- Entries shown:
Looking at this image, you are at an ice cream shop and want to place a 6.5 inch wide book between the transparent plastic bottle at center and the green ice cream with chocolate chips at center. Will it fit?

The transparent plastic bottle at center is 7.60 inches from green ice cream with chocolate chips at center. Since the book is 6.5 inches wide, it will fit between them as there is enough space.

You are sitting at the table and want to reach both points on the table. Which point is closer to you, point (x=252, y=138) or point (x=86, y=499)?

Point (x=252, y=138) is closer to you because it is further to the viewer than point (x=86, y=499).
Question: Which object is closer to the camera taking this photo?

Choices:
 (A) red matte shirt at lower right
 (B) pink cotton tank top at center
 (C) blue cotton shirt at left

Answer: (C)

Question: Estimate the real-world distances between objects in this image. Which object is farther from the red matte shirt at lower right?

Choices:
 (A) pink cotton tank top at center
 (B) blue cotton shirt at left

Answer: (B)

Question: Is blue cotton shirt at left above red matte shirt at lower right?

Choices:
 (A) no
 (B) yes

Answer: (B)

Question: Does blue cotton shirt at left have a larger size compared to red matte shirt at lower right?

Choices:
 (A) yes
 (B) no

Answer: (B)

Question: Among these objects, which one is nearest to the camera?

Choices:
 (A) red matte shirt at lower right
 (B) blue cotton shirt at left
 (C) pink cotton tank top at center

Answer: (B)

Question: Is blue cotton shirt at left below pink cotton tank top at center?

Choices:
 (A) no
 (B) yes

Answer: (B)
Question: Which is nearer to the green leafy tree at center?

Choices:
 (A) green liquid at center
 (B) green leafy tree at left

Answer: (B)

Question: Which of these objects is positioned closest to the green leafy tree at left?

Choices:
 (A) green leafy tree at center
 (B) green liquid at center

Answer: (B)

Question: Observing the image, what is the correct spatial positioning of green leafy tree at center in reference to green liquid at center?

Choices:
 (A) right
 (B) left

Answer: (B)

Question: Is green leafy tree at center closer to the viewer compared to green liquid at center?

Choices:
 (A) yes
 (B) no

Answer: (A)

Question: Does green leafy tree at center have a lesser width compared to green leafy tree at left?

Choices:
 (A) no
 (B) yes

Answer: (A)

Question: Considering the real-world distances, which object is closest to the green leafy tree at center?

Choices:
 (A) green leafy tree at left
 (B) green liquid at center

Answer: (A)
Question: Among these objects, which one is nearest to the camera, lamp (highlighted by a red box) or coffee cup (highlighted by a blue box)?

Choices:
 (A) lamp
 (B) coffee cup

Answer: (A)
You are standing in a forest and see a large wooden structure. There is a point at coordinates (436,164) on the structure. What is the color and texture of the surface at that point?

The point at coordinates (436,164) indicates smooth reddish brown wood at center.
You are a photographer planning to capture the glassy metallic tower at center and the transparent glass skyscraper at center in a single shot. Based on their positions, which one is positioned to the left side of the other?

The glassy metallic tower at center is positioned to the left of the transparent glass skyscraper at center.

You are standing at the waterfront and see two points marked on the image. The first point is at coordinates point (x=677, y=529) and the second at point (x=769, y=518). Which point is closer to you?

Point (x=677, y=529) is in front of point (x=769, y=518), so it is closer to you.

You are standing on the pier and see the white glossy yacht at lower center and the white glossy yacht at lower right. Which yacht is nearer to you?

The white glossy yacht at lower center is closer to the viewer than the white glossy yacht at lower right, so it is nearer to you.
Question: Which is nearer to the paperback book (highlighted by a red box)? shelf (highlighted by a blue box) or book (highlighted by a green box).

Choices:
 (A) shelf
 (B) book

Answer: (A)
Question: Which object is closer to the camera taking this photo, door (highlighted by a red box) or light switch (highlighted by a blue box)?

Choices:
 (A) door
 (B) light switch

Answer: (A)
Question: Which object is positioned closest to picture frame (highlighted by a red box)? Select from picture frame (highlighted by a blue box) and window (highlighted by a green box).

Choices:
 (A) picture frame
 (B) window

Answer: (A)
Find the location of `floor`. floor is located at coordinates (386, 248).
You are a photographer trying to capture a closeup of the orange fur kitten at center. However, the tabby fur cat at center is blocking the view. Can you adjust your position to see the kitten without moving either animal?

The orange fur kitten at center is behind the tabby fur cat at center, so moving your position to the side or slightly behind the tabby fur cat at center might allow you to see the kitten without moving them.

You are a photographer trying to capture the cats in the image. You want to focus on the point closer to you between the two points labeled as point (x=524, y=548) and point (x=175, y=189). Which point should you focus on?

- The problem: Convert every row above into a JSON list of strings, with one string per line and no entries for blank lines.

- Your solution:
[
  "Looking at this image, you are at an ice cream shop and want to place a 6.5 inch wide book between the transparent plastic bottle at center and the green ice cream with chocolate chips at center. Will it fit?",
  "The transparent plastic bottle at center is 7.60 inches from green ice cream with chocolate chips at center. Since the book is 6.5 inches wide, it will fit between them as there is enough space.",
  "You are sitting at the table and want to reach both points on the table. Which point is closer to you, point (x=252, y=138) or point (x=86, y=499)?",
  "Point (x=252, y=138) is closer to you because it is further to the viewer than point (x=86, y=499).",
  "Question: Which object is closer to the camera taking this photo?",
  "Choices:",
  " (A) red matte shirt at lower right",
  " (B) pink cotton tank top at center",
  " (C) blue cotton shirt at left",
  "Answer: (C)",
  "Question: Estimate the real-world distances between objects in this image. Which object is farther from the red matte shirt at lower right?",
  "Choices:",
  " (A) pink cotton tank top at center",
  " (B) blue cotton shirt at left",
  "Answer: (B)",
  "Question: Is blue cotton shirt at left above red matte shirt at lower right?",
  "Choices:",
  " (A) no",
  " (B) yes",
  "Answer: (B)",
  "Question: Does blue cotton shirt at left have a larger size compared to red matte shirt at lower right?",
  "Choices:",
  " (A) yes",
  " (B) no",
  "Answer: (B)",
  "Question: Among these objects, which one is nearest to the camera?",
  "Choices:",
  " (A) red matte shirt at lower right",
  " (B) blue cotton shirt at left",
  " (C) pink cotton tank top at center",
  "Answer: (B)",
  "Question: Is blue cotton shirt at left below pink cotton tank top at center?",
  "Choices:",
  " (A) no",
  " (B) yes",
  "Answer: (B)",
  "Question: Which is nearer to the green leafy tree at center?",
  "Choices:",
  " (A) green liquid at center",
  " (B) green leafy tree at left",
  "Answer: (B)",
  "Question: Which of these objects is positioned closest to the green leafy tree at left?",
  "Choices:",
  " (A) green leafy tree at center",
  " (B) green liquid at center",
  "Answer: (B)",
  "Question: Observing the image, what is the correct spatial positioning of green leafy tree at center in reference to green liquid at center?",
  "Choices:",
  " (A) right",
  " (B) left",
  "Answer: (B)",
  "Question: Is green leafy tree at center closer to the viewer compared to green liquid at center?",
  "Choices:",
  " (A) yes",
  " (B) no",
  "Answer: (A)",
  "Question: Does green leafy tree at center have a lesser width compared to green leafy tree at left?",
  "Choices:",
  " (A) no",
  " (B) yes",
  "Answer: (A)",
  "Question: Considering the real-world distances, which object is closest to the green leafy tree at center?",
  "Choices:",
  " (A) green leafy tree at left",
  " (B) green liquid at center",
  "Answer: (A)",
  "Question: Among these objects, which one is nearest to the camera, lamp (highlighted by a red box) or coffee cup (highlighted by a blue box)?",
  "Choices:",
  " (A) lamp",
  " (B) coffee cup",
  "Answer: (A)",
  "You are standing in a forest and see a large wooden structure. There is a point at coordinates (436,164) on the structure. What is the color and texture of the surface at that point?",
  "The point at coordinates (436,164) indicates smooth reddish brown wood at center.",
  "You are a photographer planning to capture the glassy metallic tower at center and the transparent glass skyscraper at center in a single shot. Based on their positions, which one is positioned to the left side of the other?",
  "The glassy metallic tower at center is positioned to the left of the transparent glass skyscraper at center.",
  "You are standing at the waterfront and see two points marked on the image. The first point is at coordinates point (x=677, y=529) and the second at point (x=769, y=518). Which point is closer to you?",
  "Point (x=677, y=529) is in front of point (x=769, y=518), so it is closer to you.",
  "You are standing on the pier and see the white glossy yacht at lower center and the white glossy yacht at lower right. Which yacht is nearer to you?",
  "The white glossy yacht at lower center is closer to the viewer than the white glossy yacht at lower right, so it is nearer to you.",
  "Question: Which is nearer to the paperback book (highlighted by a red box)? shelf (highlighted by a blue box) or book (highlighted by a green box).",
  "Choices:",
  " (A) shelf",
  " (B) book",
  "Answer: (A)",
  "Question: Which object is closer to the camera taking this photo, door (highlighted by a red box) or light switch (highlighted by a blue box)?",
  "Choices:",
  " (A) door",
  " (B) light switch",
  "Answer: (A)",
  "Question: Which object is positioned closest to picture frame (highlighted by a red box)? Select from picture frame (highlighted by a blue box) and window (highlighted by a green box).",
  "Choices:",
  " (A) picture frame",
  " (B) window",
  "Answer: (A)",
  "Find the location of `floor`. floor is located at coordinates (386, 248).",
  "You are a photographer trying to capture a closeup of the orange fur kitten at center. However, the tabby fur cat at center is blocking the view. Can you adjust your position to see the kitten without moving either animal?",
  "The orange fur kitten at center is behind the tabby fur cat at center, so moving your position to the side or slightly behind the tabby fur cat at center might allow you to see the kitten without moving them.",
  "You are a photographer trying to capture the cats in the image. You want to focus on the point closer to you between the two points labeled as point (x=524, y=548) and point (x=175, y=189). Which point should you focus on?"
]